## [What you have to do]
Find each line in the data below that contains the string "kern" and copy those lines.

(Records in a dataset)
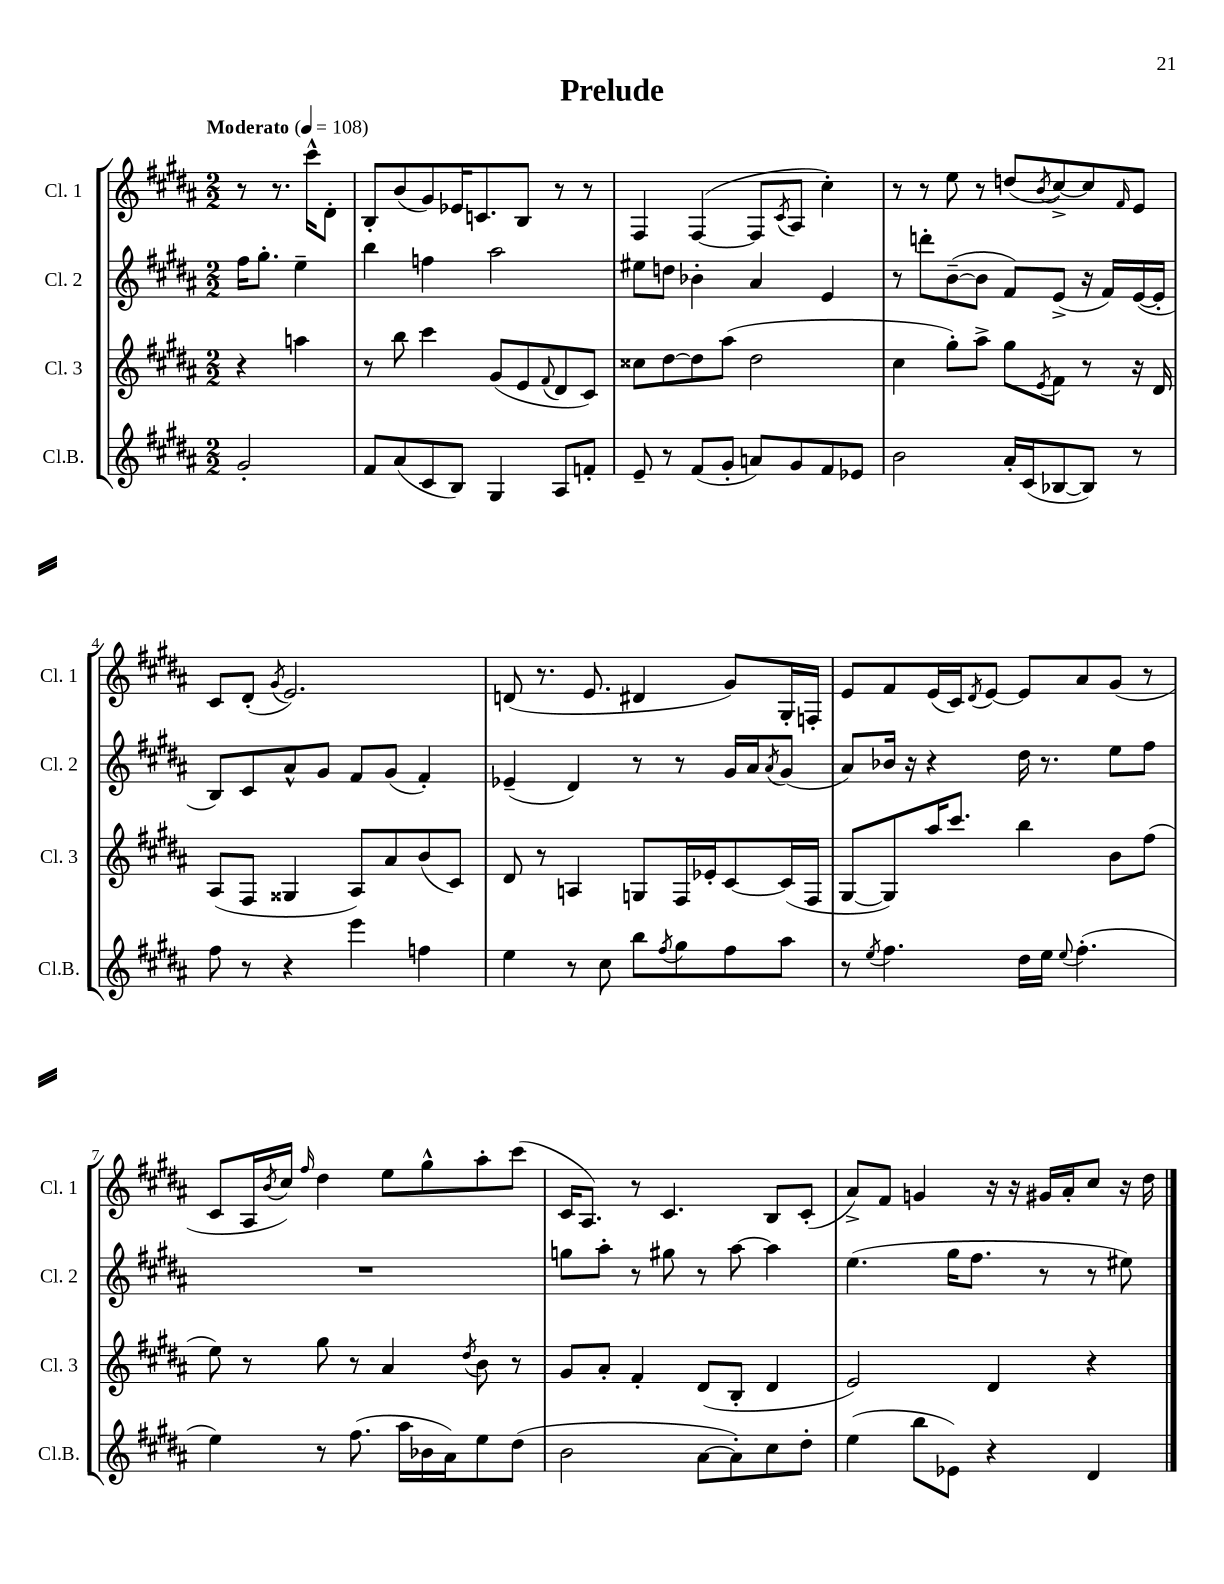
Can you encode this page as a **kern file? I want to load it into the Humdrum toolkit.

**kern	**kern	**kern	**kern
*staff4	*staff3	*staff2	*staff1
*clefG2	*clefG2	*clefG2	*clefG2
*k[f#c#g#d#a#]	*k[f#c#g#d#a#]	*k[f#c#g#d#a#]	*k[f#c#g#d#a#]
*M2/2	*M2/2	*M2/2	*M2/2
*MM108	*MM108	*MM108	*MM108
2g#'/	4r	16ff#\LK	8r
.	.	8.gg#'\J	.
.	.	.	8.r
.	4aa\	4ee~\	.
.	.	.	16ccc#^^\LK
.	.	.	8d#'\J
=	=	=	=
8f#/L	8r	4bb\	8B'/L
(8a#/	8bb\	.	(8b/
8c#/	4ccc#\	4ff\	8g#/)
8B/J)	.	.	16e-/K
.	.	.	8.c/
4G#/	(8g#/L	2aa#\	.
.	8e/	.	8B/J
.	8qqf#/	.	.
8A#/L	8d#/	.	8r
8f'/J	8c#/J)	.	8r
=	=	=	=
8e~/	8cc##\L	8ee#\L	4F#/
8r	[8dd#\	8dd\J	.
(8f#/L	8dd#\]	4b-'\	([4F#/
8g#'/J	(8aa#\J	.	.
8a/L)	2dd#\	4a#/	8F#/]L
.	.	.	8qc#/
8g#/	.	.	8A#/J
8f#/	.	4e/	4cc#'\)
8e-/J	.	.	.
=	=	=	=
2b\	4cc#\	8r	8r
.	.	8ddd'\L	8r
.	8gg#'\L)	([8b~\	8ee\
.	8aa#^\J	8b\]J	8r
16a#'/LL	8gg#\L	8f#/L)	(8dd/L
(16c#/J	.	.	.
.	8qe/	.	8qb/
[8B-/	8f#\J	(8e^/J	[8cc#^/)
8B-/]J)	8r	16r	8cc#/]
.	.	16f#/LL)	.
.	.	.	16qqf#/
8r	16r	([16e/	8e/J
.	16d#/	16e'/]JJ	.
=	=	=	=
8ff#\	(8A#/L	8B/L)	8c#/L
8r	8F#/J	8c#/	(8d#'/J
.	.	.	8qg#/
4r	4G##/	8a#^^/	2.e/)
.	.	8g#/J	.
4eee\	8A#/L)	8f#/L	.
.	8a#/	(8g#/J	.
4ff\	(8b/	4f#'/)	.
.	8c#/J)	.	.
=	=	=	=
4ee\	8d#/	(4e-~/	(8d/
.	8r	.	8.r
8r	4A/	4d#/)	.
.	.	.	8.e/
8cc#\	.	.	.
8bb\L	8G/L	8r	4d#/
8qff#/	.	.	.
8gg#\	16F#/L	8r	.
.	16e-'/J	.	.
8ff#\	[8c#/	16g#/LL	8g#/L)
.	.	16a#/J	.
.	.	8qa#/	.
8aa#\J	(16c#/]L	(8g#/J	16G#'/L
.	16F#/JJ	.	16F'/JJ
=	=	=	=
8r	[8G#/L	8a#/L)	8e/L
8qee/	.	.	.
4.ff#\	8G#/])	16b-/Jk	8f#/
.	.	16r	.
.	16aa#/K	4r	(16e/L
.	8.ccc#/J	.	16c#/J)
.	.	.	8qd#/
.	.	.	[8e/J
16dd#\LL	4bb\	16dd#\	8e/]L
16ee\JJ	.	8.r	.
8qqee/	.	.	.
(4.ff#'\	.	.	8a#/
.	8b\L	8ee\L	(8g#/J
.	(8ff#\J	8ff#\J	8r
=	=	=	=
4ee\)	8ee\)	1r	8c#/L
.	8r	.	16A#/L
.	.	.	8qb/
.	.	.	16cc#/JJ)
.	.	.	16qqff#/
8r	8gg#\	.	4dd#\
(8.ff#\	8r	.	.
.	4a#/	.	8ee\L
16aa#\LL	.	.	.
16b-\	.	.	8gg#^^\
16a#\J)	.	.	.
.	8qdd#/	.	.
8ee\	8b\	.	8aa#'\
(8dd#\J	8r	.	(8ccc#\J
=	=	=	=
2b\	8g#/L	8gg\L	16c#/LK
.	.	.	8.A#/J)
.	8a#'/J	8aa#'\J	.
.	4f#'/	8r	8r
.	.	8gg#\	4.c#/
[8a#\L	(8d#/L	8r	.
8a#'\])	8B'/J	[8aa#\	.
8cc#\	4d#/	4aa#\]	8B/L
8dd#'\J	.	.	(8c#'/J
=	=	=	=
(4ee\	2e/)	(4.ee\	8a#^/L)
.	.	.	8f#/J
8bb\L	.	.	4g/
8e-\J)	.	16gg#\LK	.
.	.	8.ff#\J	.
4r	4d#/	.	16r
.	.	.	16r
.	.	8r	16g#/LL
.	.	.	16a#'/J
4d#/	4r	8r	8cc#/J
.	.	8ee#\)	16r
.	.	.	16dd#\
==	==	==	==
*-	*-	*-	*-
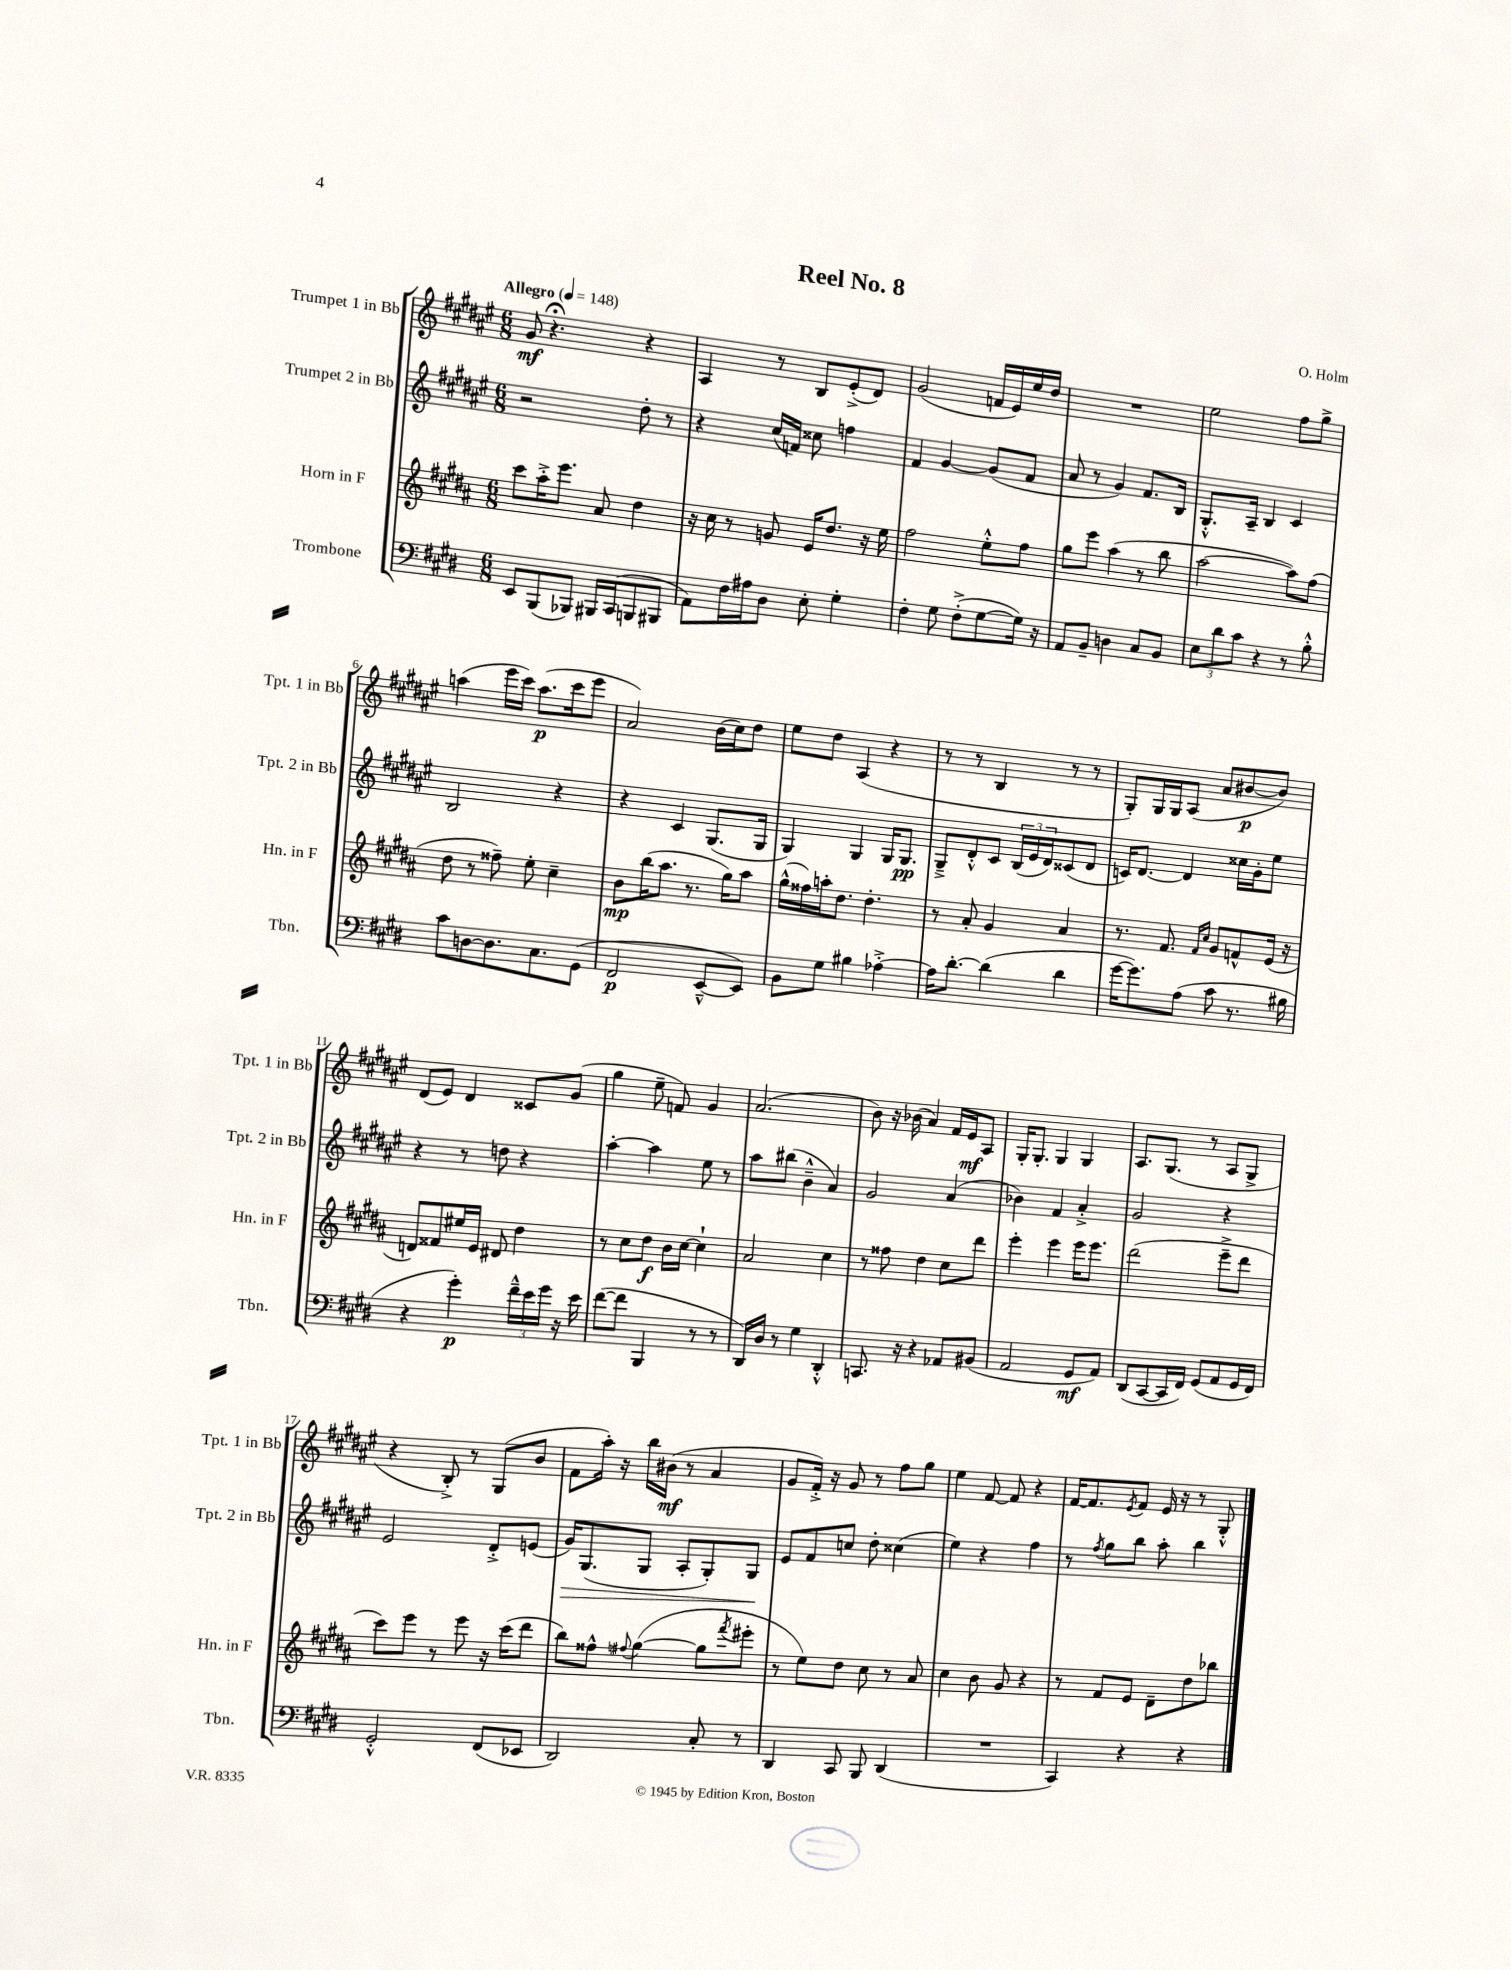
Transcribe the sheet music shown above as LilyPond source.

\header { title = "Reel No. 8" composer = "O. Holm" }
<<
\new StaffGroup <<
\new Staff = "s0" \with { instrumentName = "Trumpet 1 in Bb" shortInstrumentName = "Tpt. 1 in Bb" } {
    \clef treble \key fis \major \numericTimeSignature \time 6/8 \tempo "Allegro" 4 = 148
    gis'8\mf r4.\fermata r4 |
    ais4 r8 b8 eis'8-.->( dis'8) |
    gis'2( f'16 eis'16) eis''16 dis''16 |
    R2. |
    eis''2 fis''8 gis''8-> |
    a''4( eis'''16 cis'''16) a''8.\p( cis'''16 eis'''8 |
    ais'2) b'16( cis''16) dis''8 |
    eis''8 dis''8 ais4( r4 |
    r8 r8 b4 r8 r8 |
    gis8-.) gis16 gis16 ais8( ais'8 bis'8~\p bis'8) |
    dis'8( eis'8) dis'4 cisis'8 gis'8( |
    gis''4 eis''8-- f'8) gis'4 |
    ais'2.( |
    b'8) r16 bes'16( ais'4) fis'16 eis'16\mf ais8 |
    gis16-. gis8.-. gis4 gis4 |
    ais8. gis8.( r8 ais8 gis8-> |
    r4 b8-.->) r8 gis8( b'8 |
    fis'8 ais''16-.) r16 b''16 bis'16\mf( r8 ais'4 |
    gis'8 fis'16-.->) r16 gis'8 r8 fis''8 gis''8 |
    eis''4 fis'8~ fis'8 r4 |
    fis'16~ fis'8. \acciaccatura { eis'8 } fis'8 eis'16 r16 r8 gis8-.-^ \bar "|." |
}
\new Staff = "s1" \with { instrumentName = "Trumpet 2 in Bb" shortInstrumentName = "Tpt. 2 in Bb" } {
    \clef treble \key fis \major \numericTimeSignature \time 6/8
    r2 dis''8-. r8 |
    r4 cis''16( f'16) cisis''8 f''4 |
    fis'4 gis'4~ gis'8( fis'8 |
    ais'8 r8 gis'4) fis'8. b16 |
    gis8.-.-^ ais16-- b4 cis'4 |
    b2 r4 |
    r4 cis'4 gis8.( gis16 |
    gis4) gis4 gis16 gis8.\pp |
    gis8---> dis'8-.-^ cis'8 \tuplet 3/2 { b16( eis'16 dis'16) } cisis'8( dis'8 |
    c'16) dis'8.~ dis'4 cisis''16 gis'16-. eis''8 |
    r4 r8 d''8 r4 |
    ais''4~-. ais''4 eis''8 r8 |
    ais''8 bis''8( b'4---^ ais'4) |
    gis'2 ais'4( |
    bes'4) fis'4 ais'4-.-> |
    gis'2 r4 |
    eis'2 dis'8-.-> e'8( |
    gis'16\>) gis8.( gis8 ais8-. gis8-.) gis8\! |
    eis'8 fis'8 c''8 dis''8-. cisis''4( |
    eis''4) r4 fis''4 |
    r8 \acciaccatura { fis''8 } gis''8 b''8 ais''8-. b''4 \bar "|." |
}
\new Staff = "s2" \with { instrumentName = "Horn in F" shortInstrumentName = "Hn. in F" } {
    \clef treble \key b \major \numericTimeSignature \time 6/8
    cis'''8 ais''16-.-> e'''8. ais'8 dis''4 |
    r16 cis''16 r8 g'8 e'16 dis''8. r16 e''16 |
    fis''2 e''8-.-^ fis''8 |
    gis''8 e'''8 ais''4( r8 b''8 |
    ais''2~ ais''8) fis''8( |
    dis''8 r8 fisis''8--) e''8-. cis''4-- |
    b'8\mp b''16( ais''8. r8. gis''16) ais''8 |
    gis''16-^( fisis''16) a''16-. dis''8. dis''4.-. |
    r8 ais'8-. gis'4 ais'4 |
    r8. fis'8. \grace { fis'16 cis''16 } gis'8 f'8-^ e'16( r16 |
    d'8) fisis'8 eis''16 e'16 dis'8 dis''4 |
    r8 cis''8 dis''8\f b'16 cis''16~ cis''4-! |
    ais'2 cis''4 |
    r8 fisis''8 dis''4 cis''8 dis'''8 |
    e'''4-. e'''4 e'''16 e'''8. |
    dis'''2( e'''8---> dis'''8 |
    cis'''8) e'''8 r8 e'''8 r16 cis'''16( dis'''8 |
    b''8) fisis''8-^ \appoggiatura { fis''8 } gis''4~( gis''8 \acciaccatura { fis'''8 } eis'''8-. |
    r8 e''8) dis''8 cis''8 r8 ais'8 |
    cis''4 b'8 gis'8 r4 |
    r8 fis'8 e'8 dis'8-- dis''8 bes''8 \bar "|." |
}
\new Staff = "s3" \with { instrumentName = "Trombone" shortInstrumentName = "Tbn." } {
    \clef bass \key e \major \numericTimeSignature \time 6/8
    e,8 b,,8( bes,,8) bis,,16 cis,16( b,,8 bis,,8 |
    a,8) fis16 ais16 dis8 e8-. gis4-. |
    fis4-. gis8 fis8-.->( gis8~ gis16) r16 |
    a,8 b,8-- d4 cis8 b,8 |
    \tuplet 3/2 { e8 dis'8 cis'8 } r4 r8 b8-.-^ |
    cis'8 d8~ d8. cis8. gis,8( |
    fis,2\p e,8~---^ e,8) |
    b,8 gis8 bis4 aes4~-.-> |
    aes16 dis'8.~-. dis'4( dis'4 |
    gis'16~ gis'8.) a8( cis'8 r8. bis16 |
    r4 gis'4-.\p) \tuplet 3/2 { fis'16---^ e'16 gis'16 } r16 e'16 |
    fis'8~( fis'8 b,,4 r8 r8 |
    dis,16) dis16 r8 gis4 dis,4-.-^ |
    c,8. r16 r4 aes,8 bis,8( |
    a,2 gis,8\mf a,8) |
    dis,8( cis,8~ cis,16 fis,16) gis,8( a,8 gis,16 fis,16) |
    gis,2-.-^ fis,8( ees,8 |
    dis,2) cis8-. r8 |
    dis,4 cis,8 b,,8 dis,4( |
    R2. |
    cis,4) r4 r4 \bar "|." |
}
>>
>>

## [Complete response]
Can you encode this page as a **kern file? I want to load it into the Humdrum toolkit.
**kern	**kern	**kern	**kern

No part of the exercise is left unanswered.